* **Task statement**
Search string "orange": state how many lines in the material below contain it, and nothing else.

* **Data to examine**
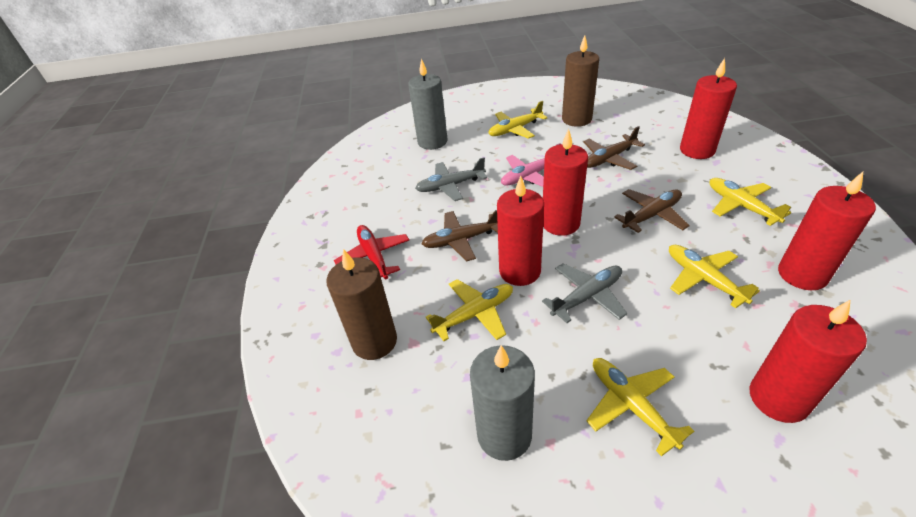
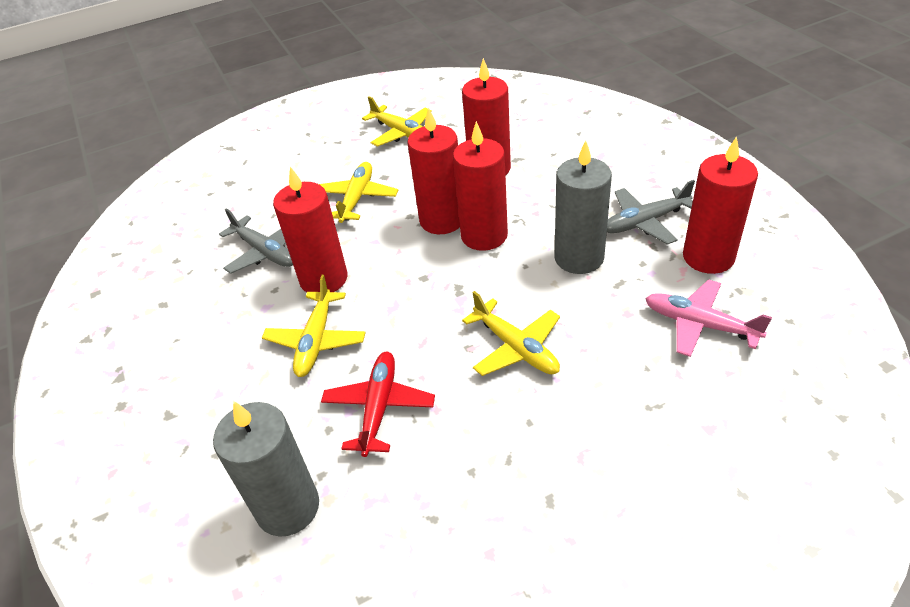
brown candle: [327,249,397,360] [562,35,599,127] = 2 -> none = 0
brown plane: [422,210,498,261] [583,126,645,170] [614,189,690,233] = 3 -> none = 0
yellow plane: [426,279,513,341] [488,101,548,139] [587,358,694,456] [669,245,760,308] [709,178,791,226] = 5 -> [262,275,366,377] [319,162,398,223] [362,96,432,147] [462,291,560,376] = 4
...
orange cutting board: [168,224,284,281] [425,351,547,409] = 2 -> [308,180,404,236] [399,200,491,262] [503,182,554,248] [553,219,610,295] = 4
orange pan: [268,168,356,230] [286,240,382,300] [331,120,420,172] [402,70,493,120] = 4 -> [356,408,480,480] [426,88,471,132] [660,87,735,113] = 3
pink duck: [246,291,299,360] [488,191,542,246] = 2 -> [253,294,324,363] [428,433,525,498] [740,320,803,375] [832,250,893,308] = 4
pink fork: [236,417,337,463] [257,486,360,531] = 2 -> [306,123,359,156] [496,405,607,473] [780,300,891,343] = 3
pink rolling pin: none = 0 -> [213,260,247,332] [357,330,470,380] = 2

* **Answer to this exercise**
2